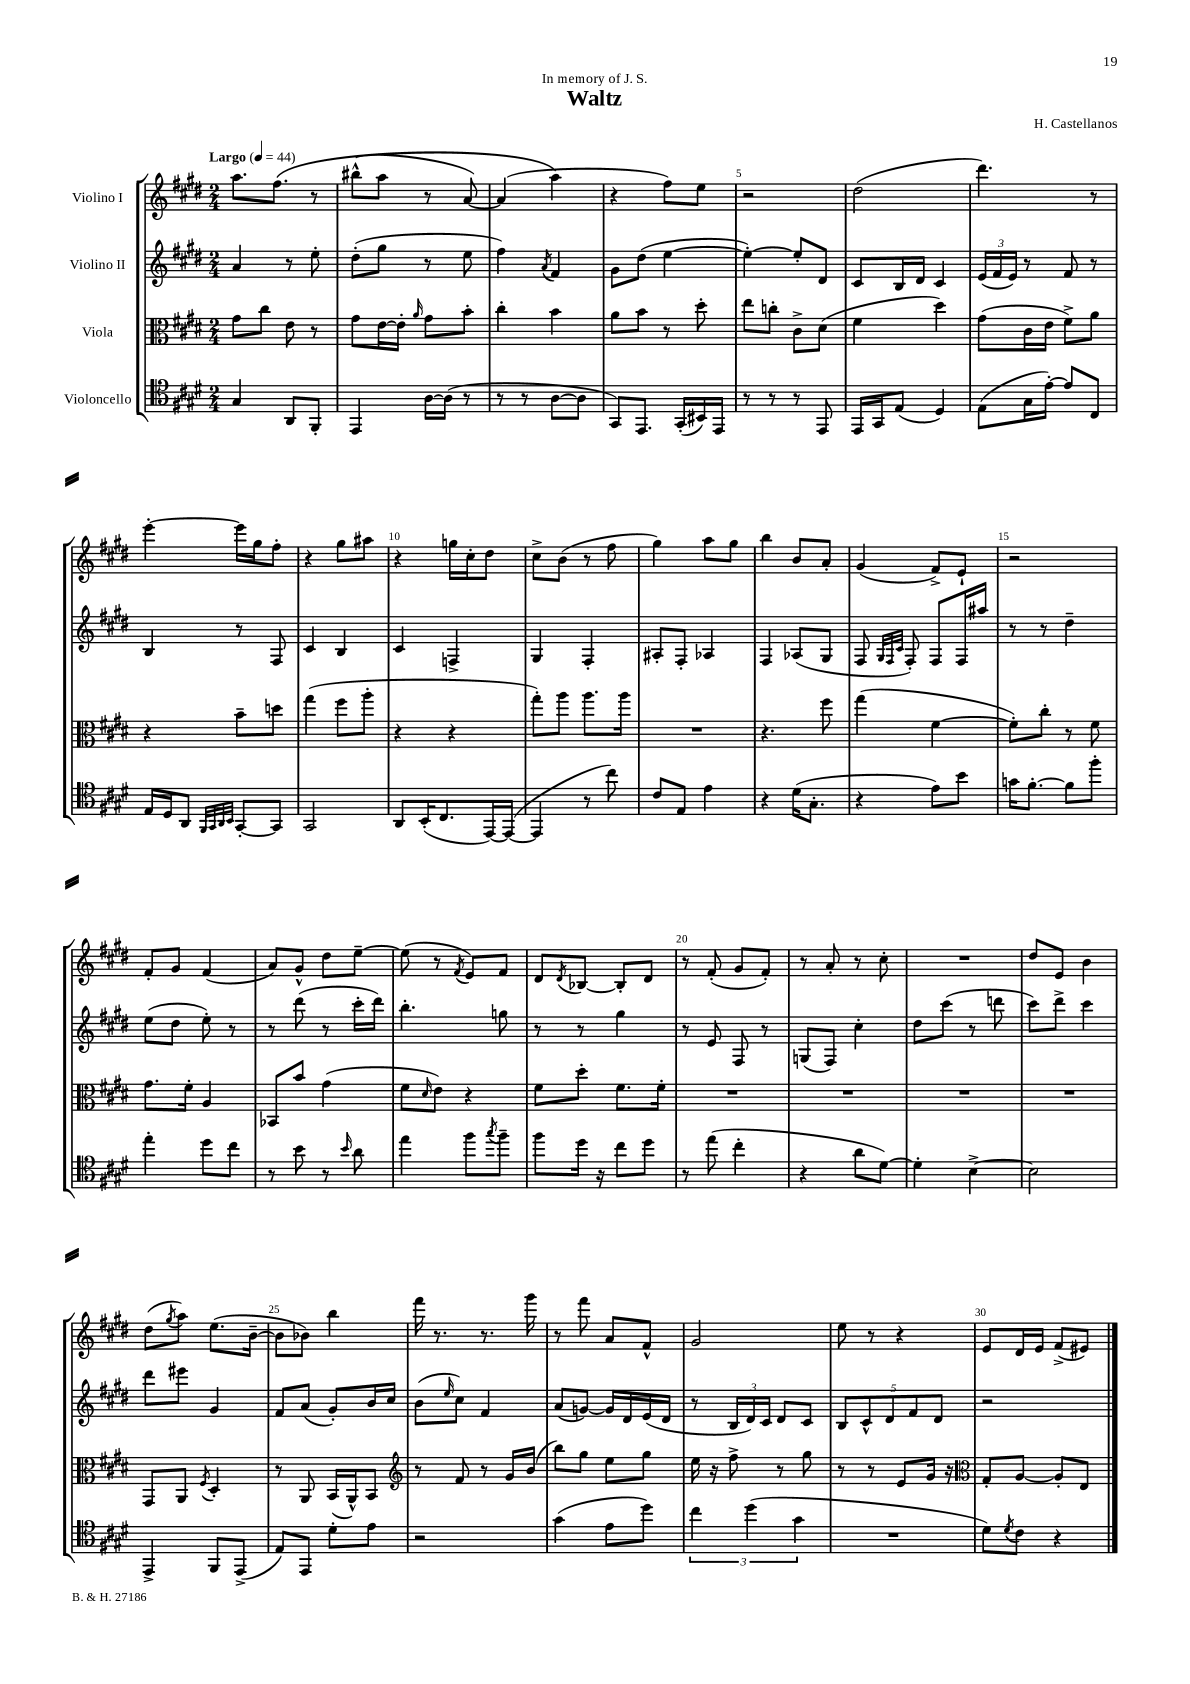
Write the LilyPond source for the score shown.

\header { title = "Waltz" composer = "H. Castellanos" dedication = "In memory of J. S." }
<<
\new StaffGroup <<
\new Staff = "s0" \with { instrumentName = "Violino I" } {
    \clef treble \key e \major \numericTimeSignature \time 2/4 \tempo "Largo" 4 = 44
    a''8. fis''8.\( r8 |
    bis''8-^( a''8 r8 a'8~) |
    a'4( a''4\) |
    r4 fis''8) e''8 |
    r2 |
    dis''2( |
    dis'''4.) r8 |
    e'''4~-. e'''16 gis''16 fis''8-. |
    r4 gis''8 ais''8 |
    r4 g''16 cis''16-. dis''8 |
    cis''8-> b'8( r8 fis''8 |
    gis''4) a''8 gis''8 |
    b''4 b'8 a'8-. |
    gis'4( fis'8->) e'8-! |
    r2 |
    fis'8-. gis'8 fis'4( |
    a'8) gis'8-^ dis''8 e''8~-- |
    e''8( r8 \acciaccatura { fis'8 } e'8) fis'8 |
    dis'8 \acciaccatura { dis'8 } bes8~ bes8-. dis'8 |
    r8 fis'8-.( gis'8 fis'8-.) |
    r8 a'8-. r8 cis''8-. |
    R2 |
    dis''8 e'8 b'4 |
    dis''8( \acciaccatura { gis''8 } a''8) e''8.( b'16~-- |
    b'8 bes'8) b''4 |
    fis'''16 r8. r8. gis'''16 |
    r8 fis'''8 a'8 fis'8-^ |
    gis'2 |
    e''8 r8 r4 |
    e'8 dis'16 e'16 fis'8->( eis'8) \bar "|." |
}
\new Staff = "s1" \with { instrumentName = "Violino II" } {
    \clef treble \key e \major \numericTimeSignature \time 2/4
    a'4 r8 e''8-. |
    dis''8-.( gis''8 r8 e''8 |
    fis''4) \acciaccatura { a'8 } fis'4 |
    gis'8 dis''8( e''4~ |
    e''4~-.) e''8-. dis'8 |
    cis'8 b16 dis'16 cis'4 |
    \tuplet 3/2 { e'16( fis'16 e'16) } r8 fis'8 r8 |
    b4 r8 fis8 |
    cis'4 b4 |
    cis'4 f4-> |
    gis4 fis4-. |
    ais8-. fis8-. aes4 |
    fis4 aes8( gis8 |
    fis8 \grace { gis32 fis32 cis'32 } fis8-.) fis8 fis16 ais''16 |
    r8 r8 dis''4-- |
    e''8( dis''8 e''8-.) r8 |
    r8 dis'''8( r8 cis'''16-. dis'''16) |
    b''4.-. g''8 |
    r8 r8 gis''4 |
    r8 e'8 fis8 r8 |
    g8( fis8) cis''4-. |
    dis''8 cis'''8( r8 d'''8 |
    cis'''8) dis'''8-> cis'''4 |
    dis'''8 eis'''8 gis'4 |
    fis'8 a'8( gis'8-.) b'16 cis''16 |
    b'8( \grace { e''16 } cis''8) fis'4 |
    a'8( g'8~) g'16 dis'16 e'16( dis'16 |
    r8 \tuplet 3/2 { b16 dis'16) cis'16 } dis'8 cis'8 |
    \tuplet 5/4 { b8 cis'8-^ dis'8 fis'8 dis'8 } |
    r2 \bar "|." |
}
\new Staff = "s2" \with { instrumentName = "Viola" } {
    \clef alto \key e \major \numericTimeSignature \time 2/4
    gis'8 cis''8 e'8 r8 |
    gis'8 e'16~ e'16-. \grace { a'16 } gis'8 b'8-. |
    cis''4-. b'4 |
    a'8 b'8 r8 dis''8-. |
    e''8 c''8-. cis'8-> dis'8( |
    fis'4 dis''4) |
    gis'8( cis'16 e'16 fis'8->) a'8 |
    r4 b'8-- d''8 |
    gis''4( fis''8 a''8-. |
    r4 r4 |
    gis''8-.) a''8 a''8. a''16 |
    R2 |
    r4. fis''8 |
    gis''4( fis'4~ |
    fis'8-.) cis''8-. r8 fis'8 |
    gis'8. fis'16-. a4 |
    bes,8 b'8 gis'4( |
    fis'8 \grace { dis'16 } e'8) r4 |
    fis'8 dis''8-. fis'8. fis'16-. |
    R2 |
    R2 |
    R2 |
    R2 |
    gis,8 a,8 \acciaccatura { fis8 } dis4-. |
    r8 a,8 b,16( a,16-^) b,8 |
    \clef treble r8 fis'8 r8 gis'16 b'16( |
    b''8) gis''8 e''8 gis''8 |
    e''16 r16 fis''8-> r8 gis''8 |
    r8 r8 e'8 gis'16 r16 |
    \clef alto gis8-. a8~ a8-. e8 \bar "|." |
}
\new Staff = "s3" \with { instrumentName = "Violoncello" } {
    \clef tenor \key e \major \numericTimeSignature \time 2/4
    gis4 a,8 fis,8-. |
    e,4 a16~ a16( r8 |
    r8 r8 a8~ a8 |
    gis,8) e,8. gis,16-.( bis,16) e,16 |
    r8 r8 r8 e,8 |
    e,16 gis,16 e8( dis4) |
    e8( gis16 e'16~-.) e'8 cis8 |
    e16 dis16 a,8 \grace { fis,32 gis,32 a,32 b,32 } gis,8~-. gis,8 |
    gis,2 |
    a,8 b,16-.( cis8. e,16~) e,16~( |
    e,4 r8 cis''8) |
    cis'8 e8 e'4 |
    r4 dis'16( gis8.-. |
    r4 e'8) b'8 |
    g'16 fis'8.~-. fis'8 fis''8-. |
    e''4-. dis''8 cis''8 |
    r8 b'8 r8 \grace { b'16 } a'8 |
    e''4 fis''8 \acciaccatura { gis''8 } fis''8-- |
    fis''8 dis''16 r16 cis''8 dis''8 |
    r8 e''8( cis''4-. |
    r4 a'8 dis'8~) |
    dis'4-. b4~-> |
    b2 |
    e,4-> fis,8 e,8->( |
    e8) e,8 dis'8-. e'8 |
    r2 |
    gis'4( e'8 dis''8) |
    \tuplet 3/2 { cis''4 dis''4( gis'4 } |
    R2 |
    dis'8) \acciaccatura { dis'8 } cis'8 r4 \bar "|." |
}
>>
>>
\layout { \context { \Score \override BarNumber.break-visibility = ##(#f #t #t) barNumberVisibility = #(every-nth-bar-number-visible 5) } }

━━━━━━━━━━━━━━━━━━━━

** Your instructions **
Rewrite all of the lines above with "Largo" replaced by "Andante" and nothing else altered, leaving out the pictures.

** Final result **
Write the LilyPond source for the score shown.

\header { title = "Waltz" composer = "H. Castellanos" dedication = "In memory of J. S." }
<<
\new StaffGroup <<
\new Staff = "s0" \with { instrumentName = "Violino I" } {
    \clef treble \key e \major \numericTimeSignature \time 2/4 \tempo "Andante" 4 = 44
    a''8. fis''8.\( r8 |
    bis''8-^( a''8 r8 a'8~) |
    a'4( a''4\) |
    r4 fis''8) e''8 |
    r2 |
    dis''2( |
    dis'''4.) r8 |
    e'''4~-. e'''16 gis''16 fis''8-. |
    r4 gis''8 ais''8 |
    r4 g''16 cis''16-. dis''8 |
    cis''8-> b'8( r8 fis''8 |
    gis''4) a''8 gis''8 |
    b''4 b'8 a'8-. |
    gis'4( fis'8->) e'8-! |
    r2 |
    fis'8-. gis'8 fis'4( |
    a'8) gis'8-^ dis''8 e''8~-- |
    e''8( r8 \acciaccatura { fis'8 } e'8) fis'8 |
    dis'8 \acciaccatura { dis'8 } bes8~ bes8-. dis'8 |
    r8 fis'8-.( gis'8 fis'8-.) |
    r8 a'8-. r8 cis''8-. |
    R2 |
    dis''8 e'8 b'4 |
    dis''8( \acciaccatura { gis''8 } a''8) e''8.( b'16~-- |
    b'8 bes'8) b''4 |
    fis'''16 r8. r8. gis'''16 |
    r8 fis'''8 a'8 fis'8-^ |
    gis'2 |
    e''8 r8 r4 |
    e'8 dis'16 e'16 fis'8->( eis'8) \bar "|." |
}
\new Staff = "s1" \with { instrumentName = "Violino II" } {
    \clef treble \key e \major \numericTimeSignature \time 2/4
    a'4 r8 e''8-. |
    dis''8-.( gis''8 r8 e''8 |
    fis''4) \acciaccatura { a'8 } fis'4 |
    gis'8 dis''8( e''4~ |
    e''4~-.) e''8-. dis'8 |
    cis'8 b16 dis'16 cis'4 |
    \tuplet 3/2 { e'16( fis'16 e'16) } r8 fis'8 r8 |
    b4 r8 fis8 |
    cis'4 b4 |
    cis'4 f4-> |
    gis4 fis4-. |
    ais8-. fis8-. aes4 |
    fis4 aes8( gis8 |
    fis8 \grace { gis32 fis32 cis'32 } fis8-.) fis8 fis16 ais''16 |
    r8 r8 dis''4-- |
    e''8( dis''8 e''8-.) r8 |
    r8 dis'''8( r8 cis'''16-. dis'''16) |
    b''4.-. g''8 |
    r8 r8 gis''4 |
    r8 e'8 fis8 r8 |
    g8( fis8) cis''4-. |
    dis''8 cis'''8( r8 d'''8 |
    cis'''8) dis'''8-> cis'''4 |
    dis'''8 eis'''8 gis'4 |
    fis'8 a'8( gis'8-.) b'16 cis''16 |
    b'8( \grace { e''16 } cis''8) fis'4 |
    a'8( g'8~) g'16 dis'16 e'16( dis'16 |
    r8 \tuplet 3/2 { b16 dis'16) cis'16 } dis'8 cis'8 |
    \tuplet 5/4 { b8 cis'8-^ dis'8 fis'8 dis'8 } |
    r2 \bar "|." |
}
\new Staff = "s2" \with { instrumentName = "Viola" } {
    \clef alto \key e \major \numericTimeSignature \time 2/4
    gis'8 cis''8 e'8 r8 |
    gis'8 e'16~ e'16-. \grace { a'16 } gis'8 b'8-. |
    cis''4-. b'4 |
    a'8 b'8 r8 dis''8-. |
    e''8 c''8-. cis'8-> dis'8( |
    fis'4 dis''4) |
    gis'8( cis'16 e'16 fis'8->) a'8 |
    r4 b'8-- d''8 |
    gis''4( fis''8 a''8-. |
    r4 r4 |
    gis''8-.) a''8 a''8. a''16 |
    R2 |
    r4. fis''8 |
    gis''4( fis'4~ |
    fis'8-.) cis''8-. r8 fis'8 |
    gis'8. fis'16-. a4 |
    bes,8 b'8 gis'4( |
    fis'8 \grace { dis'16 } e'8) r4 |
    fis'8 dis''8-. fis'8. fis'16-. |
    R2 |
    R2 |
    R2 |
    R2 |
    gis,8 a,8 \acciaccatura { fis8 } dis4-. |
    r8 a,8 b,16( a,16-^) b,8 |
    \clef treble r8 fis'8 r8 gis'16 b'16( |
    b''8) gis''8 e''8 gis''8 |
    e''16 r16 fis''8-> r8 gis''8 |
    r8 r8 e'8 gis'16 r16 |
    \clef alto gis8-. a8~ a8-. e8 \bar "|." |
}
\new Staff = "s3" \with { instrumentName = "Violoncello" } {
    \clef tenor \key e \major \numericTimeSignature \time 2/4
    gis4 a,8 fis,8-. |
    e,4 a16~ a16( r8 |
    r8 r8 a8~ a8 |
    gis,8) e,8. gis,16-.( bis,16) e,16 |
    r8 r8 r8 e,8 |
    e,16 gis,16 e8( dis4) |
    e8( gis16 e'16~-.) e'8 cis8 |
    e16 dis16 a,8 \grace { fis,32 gis,32 a,32 b,32 } gis,8~-. gis,8 |
    gis,2 |
    a,8 b,16-.( cis8. e,16~) e,16~( |
    e,4 r8 cis''8) |
    cis'8 e8 e'4 |
    r4 dis'16( gis8.-. |
    r4 e'8) b'8 |
    g'16 fis'8.~-. fis'8 fis''8-. |
    e''4-. dis''8 cis''8 |
    r8 b'8 r8 \grace { b'16 } a'8 |
    e''4 fis''8 \acciaccatura { gis''8 } fis''8-- |
    fis''8 dis''16 r16 cis''8 dis''8 |
    r8 e''8( cis''4-. |
    r4 a'8 dis'8~) |
    dis'4-. b4~-> |
    b2 |
    e,4-> fis,8 e,8->( |
    e8) e,8 dis'8-. e'8 |
    r2 |
    gis'4( e'8 dis''8) |
    \tuplet 3/2 { cis''4 dis''4( gis'4 } |
    R2 |
    dis'8) \acciaccatura { dis'8 } cis'8 r4 \bar "|." |
}
>>
>>
\layout { \context { \Score \override BarNumber.break-visibility = ##(#f #t #t) barNumberVisibility = #(every-nth-bar-number-visible 5) } }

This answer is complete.